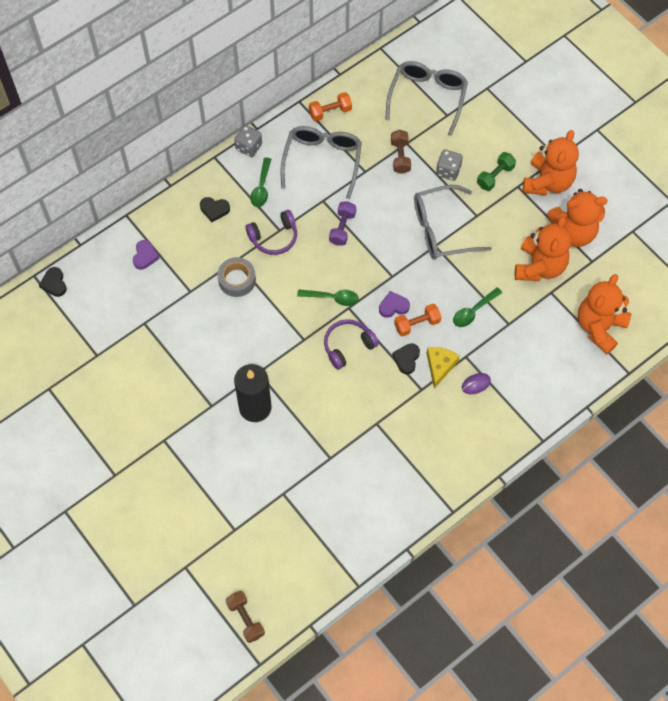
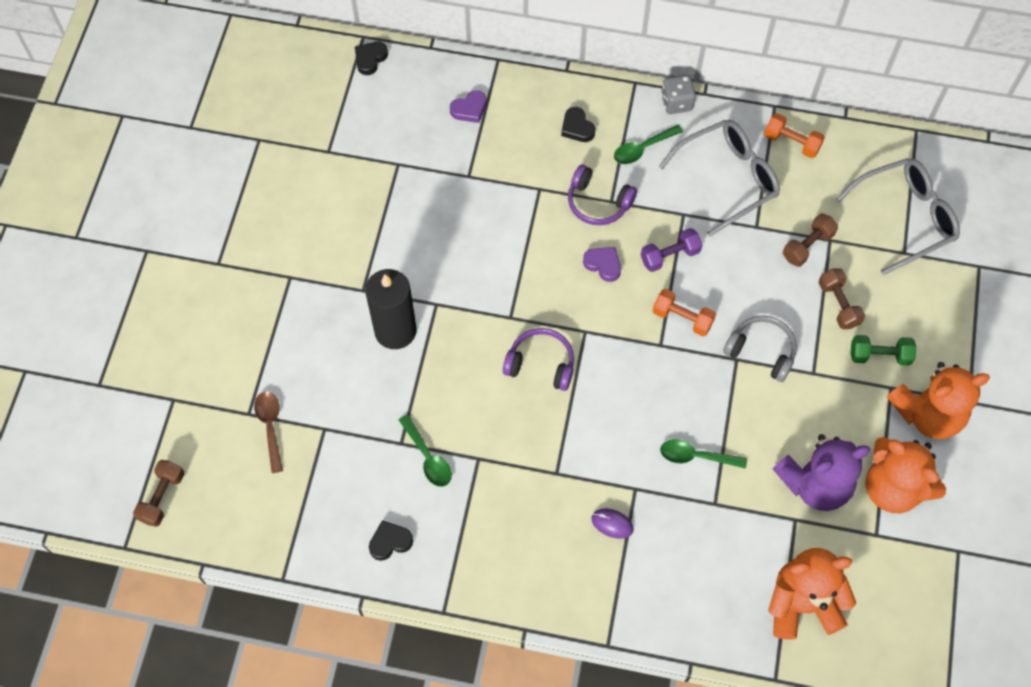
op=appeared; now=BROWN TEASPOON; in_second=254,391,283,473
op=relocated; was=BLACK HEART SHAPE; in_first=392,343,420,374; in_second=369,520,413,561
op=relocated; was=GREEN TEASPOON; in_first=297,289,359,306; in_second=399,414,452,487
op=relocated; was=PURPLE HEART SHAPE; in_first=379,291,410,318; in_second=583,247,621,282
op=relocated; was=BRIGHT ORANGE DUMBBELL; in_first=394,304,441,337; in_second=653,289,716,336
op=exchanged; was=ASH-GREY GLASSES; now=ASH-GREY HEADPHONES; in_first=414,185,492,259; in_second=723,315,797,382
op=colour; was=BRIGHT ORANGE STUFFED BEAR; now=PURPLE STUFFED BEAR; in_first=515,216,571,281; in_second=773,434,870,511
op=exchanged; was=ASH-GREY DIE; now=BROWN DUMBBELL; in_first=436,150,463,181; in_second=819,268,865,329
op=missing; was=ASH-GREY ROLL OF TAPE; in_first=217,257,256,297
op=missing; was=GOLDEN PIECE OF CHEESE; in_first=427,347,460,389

··········

- Prompt: Copy the material above exactly and drop the pictures.

- Exercise output:
op=appeared; now=BROWN TEASPOON; in_second=254,391,283,473
op=relocated; was=BLACK HEART SHAPE; in_first=392,343,420,374; in_second=369,520,413,561
op=relocated; was=GREEN TEASPOON; in_first=297,289,359,306; in_second=399,414,452,487
op=relocated; was=PURPLE HEART SHAPE; in_first=379,291,410,318; in_second=583,247,621,282
op=relocated; was=BRIGHT ORANGE DUMBBELL; in_first=394,304,441,337; in_second=653,289,716,336
op=exchanged; was=ASH-GREY GLASSES; now=ASH-GREY HEADPHONES; in_first=414,185,492,259; in_second=723,315,797,382
op=colour; was=BRIGHT ORANGE STUFFED BEAR; now=PURPLE STUFFED BEAR; in_first=515,216,571,281; in_second=773,434,870,511
op=exchanged; was=ASH-GREY DIE; now=BROWN DUMBBELL; in_first=436,150,463,181; in_second=819,268,865,329
op=missing; was=ASH-GREY ROLL OF TAPE; in_first=217,257,256,297
op=missing; was=GOLDEN PIECE OF CHEESE; in_first=427,347,460,389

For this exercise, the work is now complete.